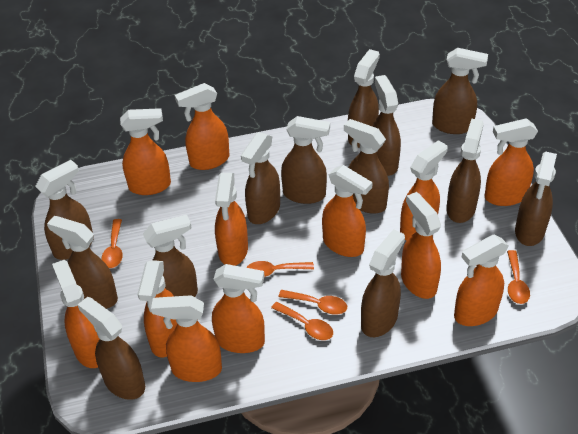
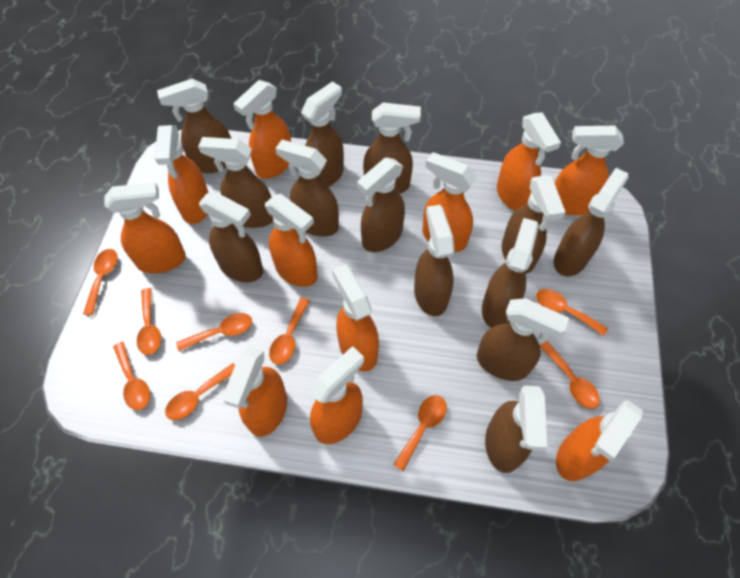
orange spoon: 5 -> 9
orange spray bottle: 12 -> 11

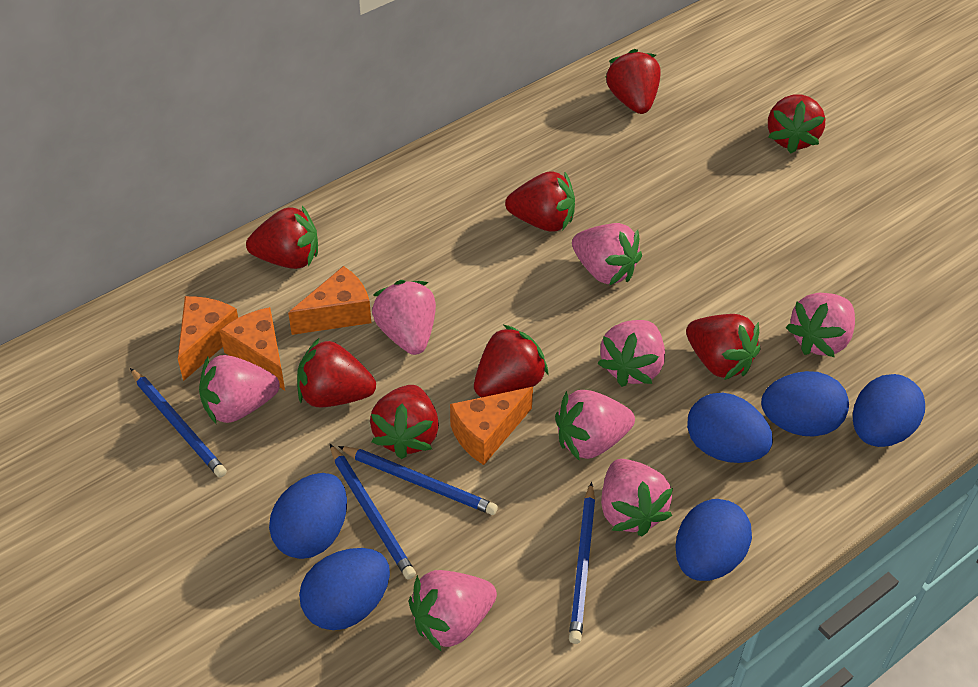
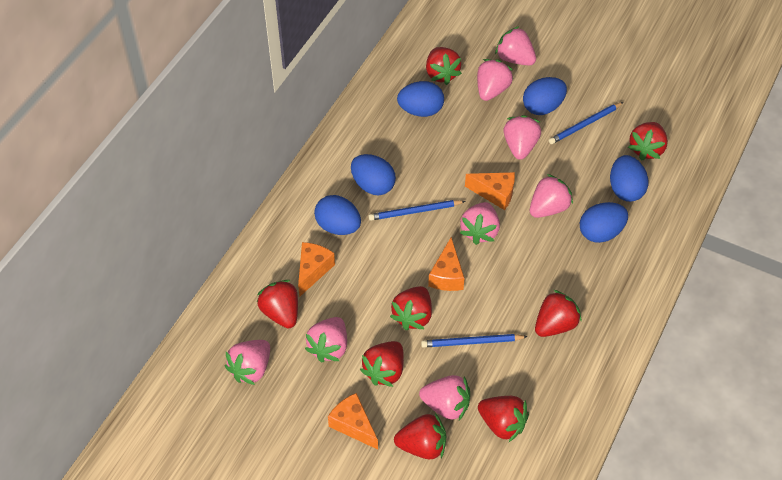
blue pencil: 4 -> 3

§ **WORK INSTRUCTION**
Give the data again exactly as written, with no pictures included.

§ **TASK RESPONSE**
orange spoon: 5 -> 9
orange spray bottle: 12 -> 11

blue pencil: 4 -> 3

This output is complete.